## TASK OBJECTIVE
What is the number of lines in the data that contain "RESET"? Nothing besides that number, please.

## STORED DATA
============

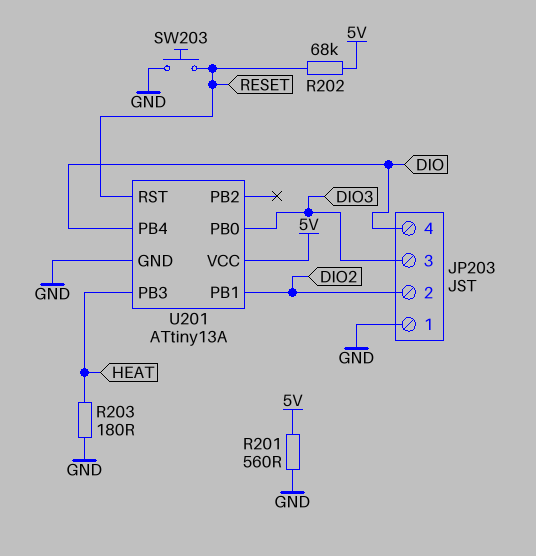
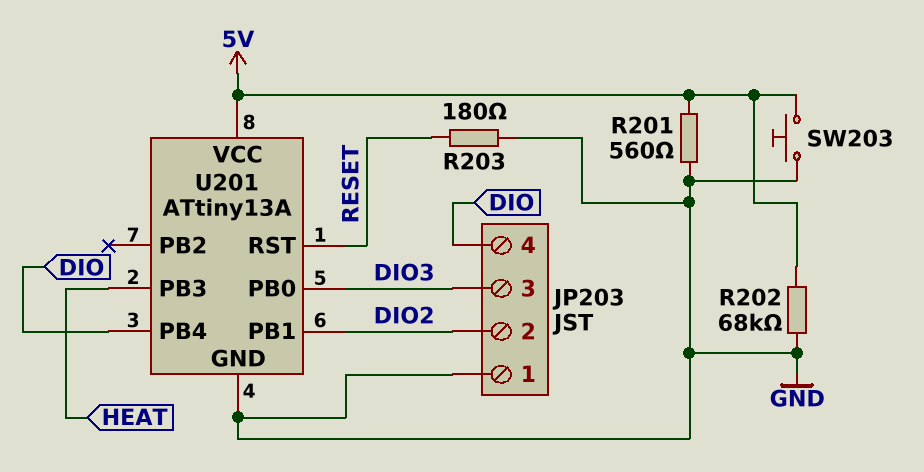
R202: 68k (5V, RESET) -> 68k (5V, GND)
R203: 180 (GND, HEAT) -> 180 (GND, RESET)
SW203: button (GND, RESET) -> button (5V, GND)

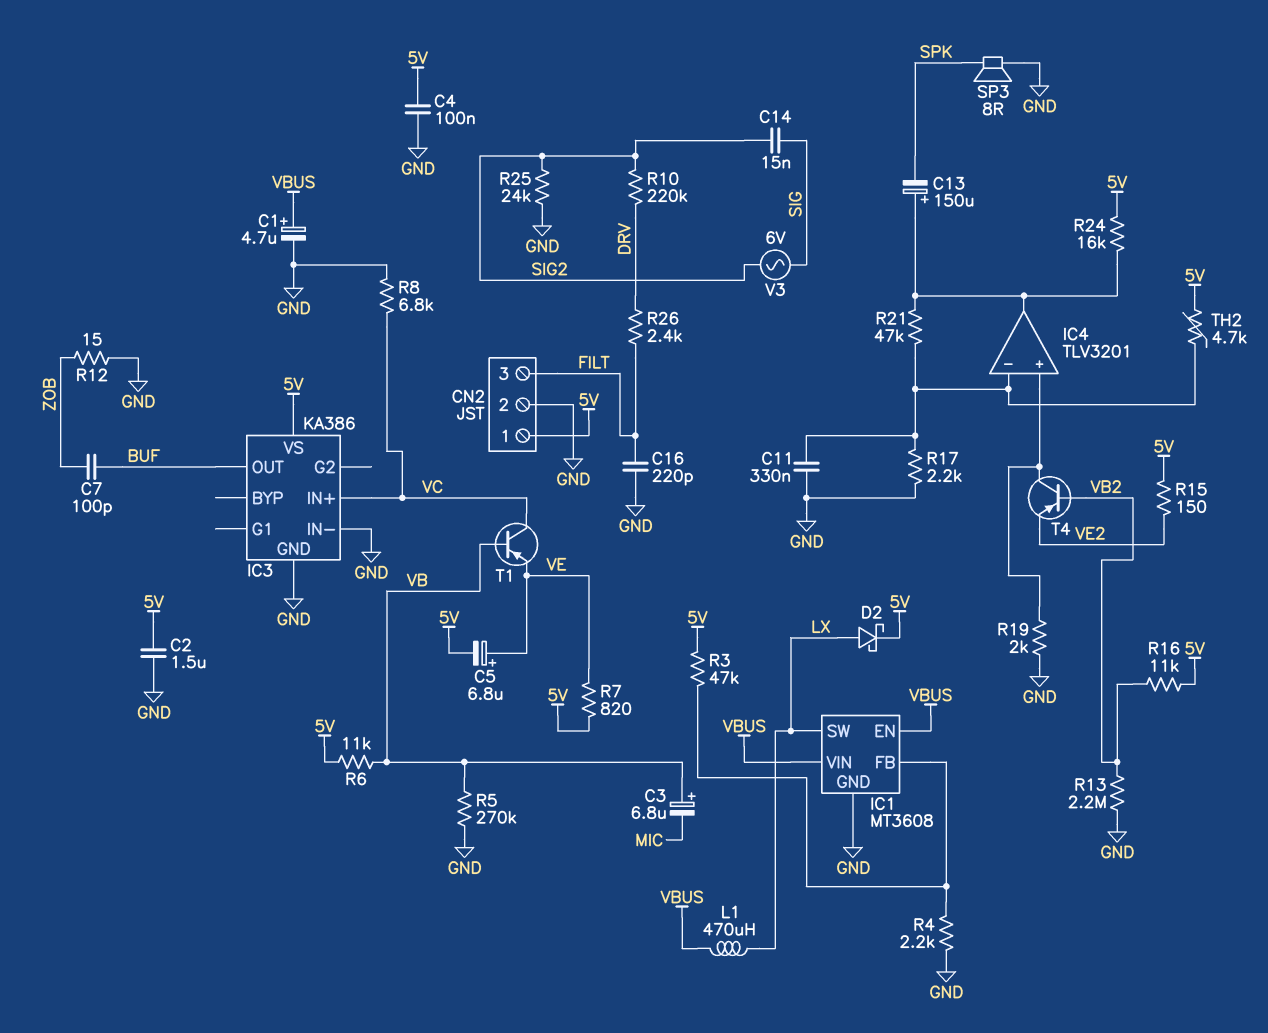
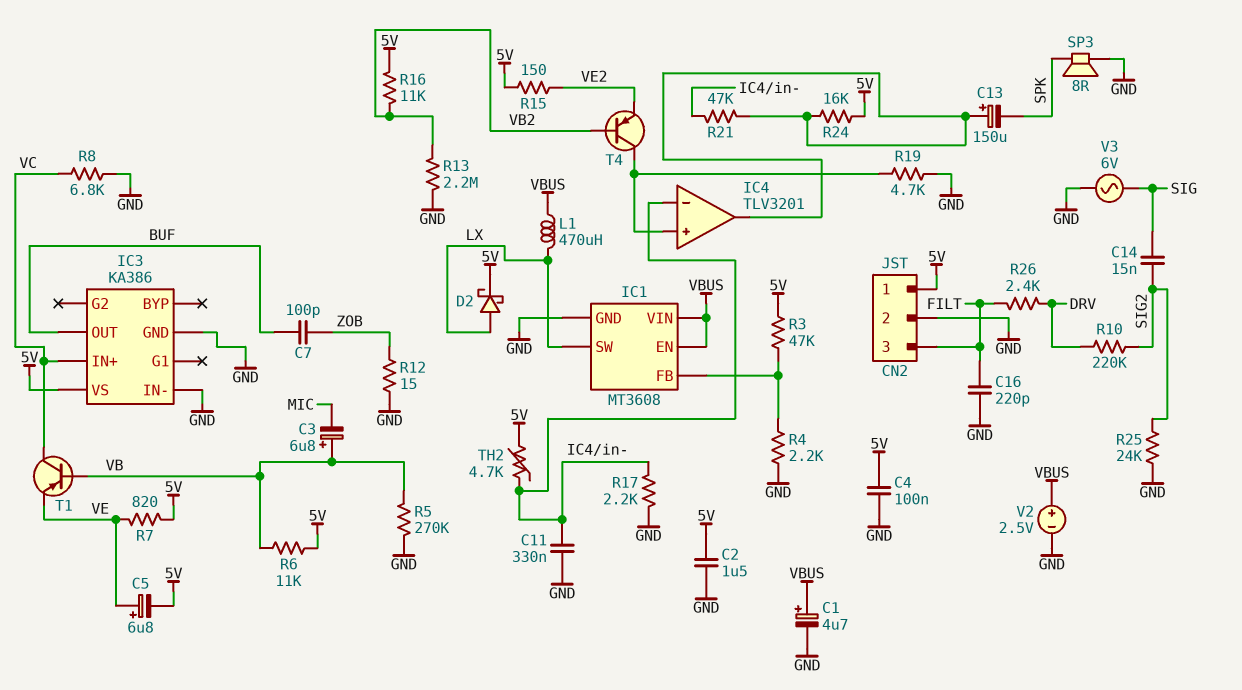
R19: 2k (GND, IC4/in+) -> 4.7k (GND, IC4/in+)
V2: none -> 2.5V (plus VBUS, minus GND)
V3: AC 6V (SIG, SIG2) -> AC 6V (GND, SIG)

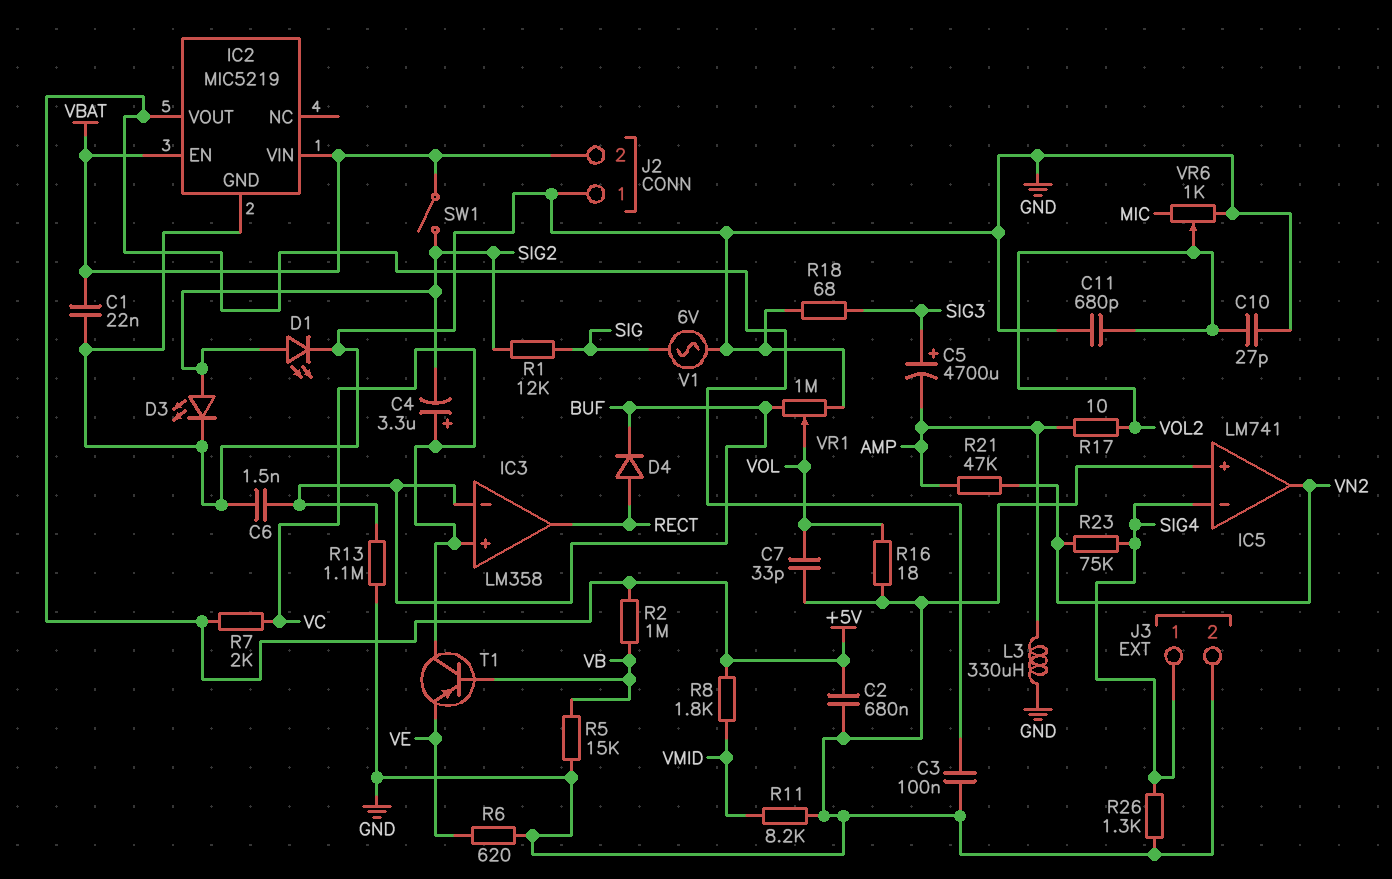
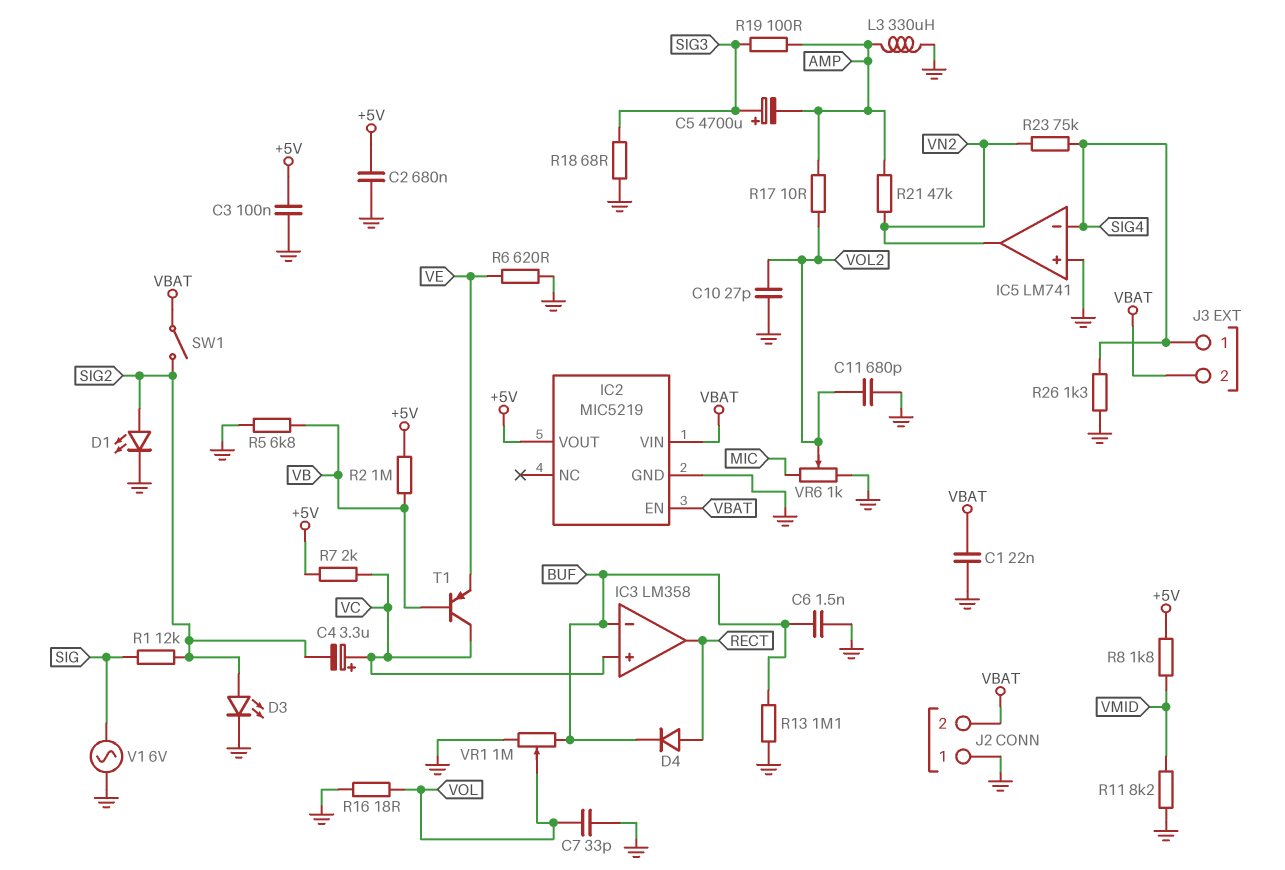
J3 pin 2: GND -> VBAT
R5: 15k (GND, VB) -> 6.8k (GND, VB)
R19: none -> 100 (AMP, SIG3)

============

## EXERCISE RESULT
3